# Problem details:
Output the data in full. Keep every word exact and exclude the pictures.

# Data below:
-- Opening Marker --

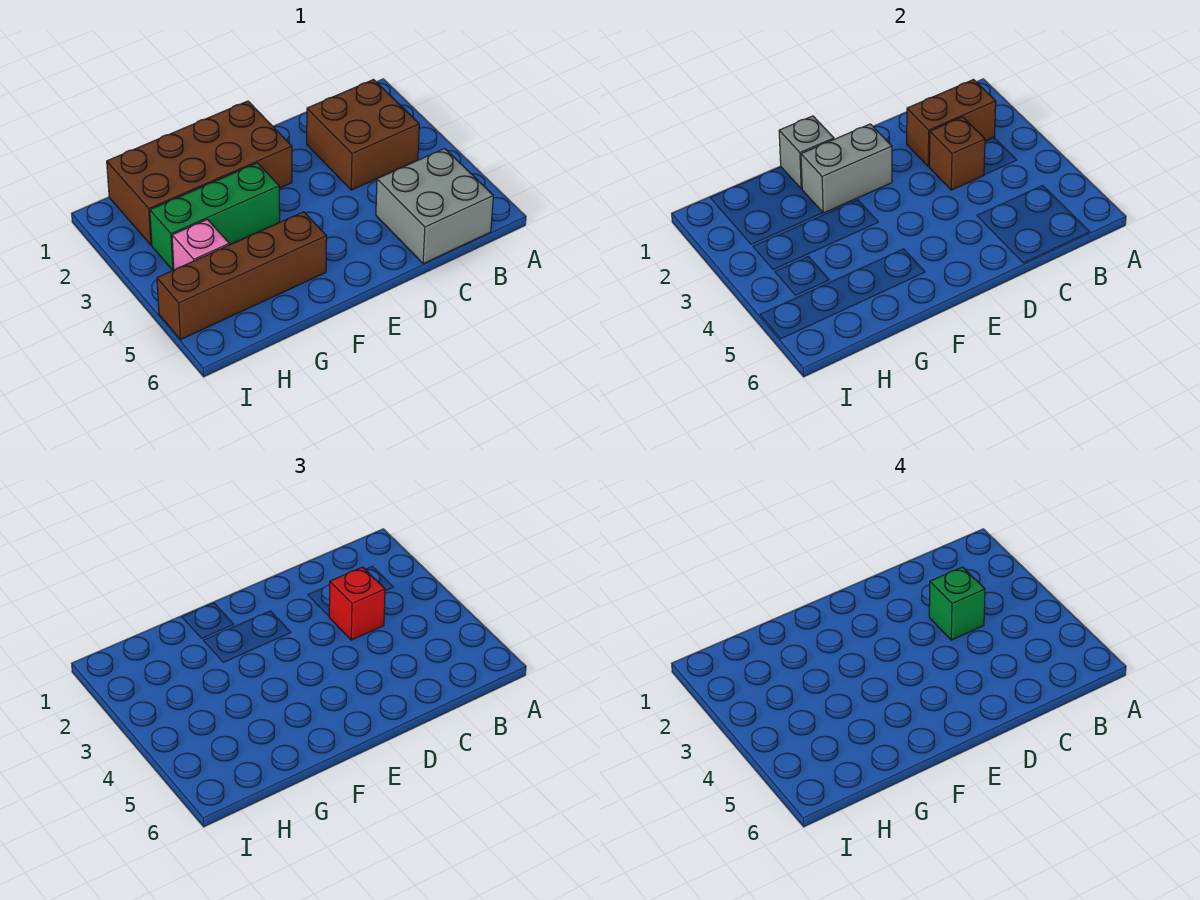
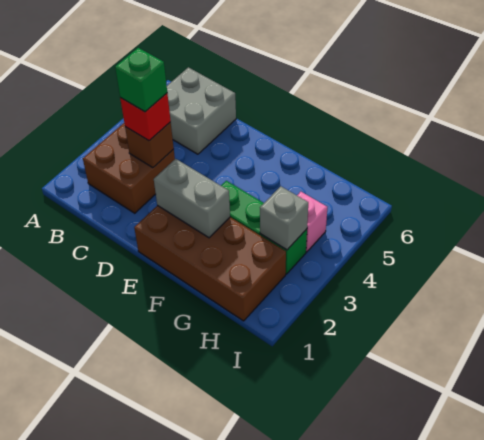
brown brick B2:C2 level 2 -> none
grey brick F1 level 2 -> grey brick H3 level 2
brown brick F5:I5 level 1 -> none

-- Closing Marker --

# Task solution:
brown brick B2:C2 level 2 -> none
grey brick F1 level 2 -> grey brick H3 level 2
brown brick F5:I5 level 1 -> none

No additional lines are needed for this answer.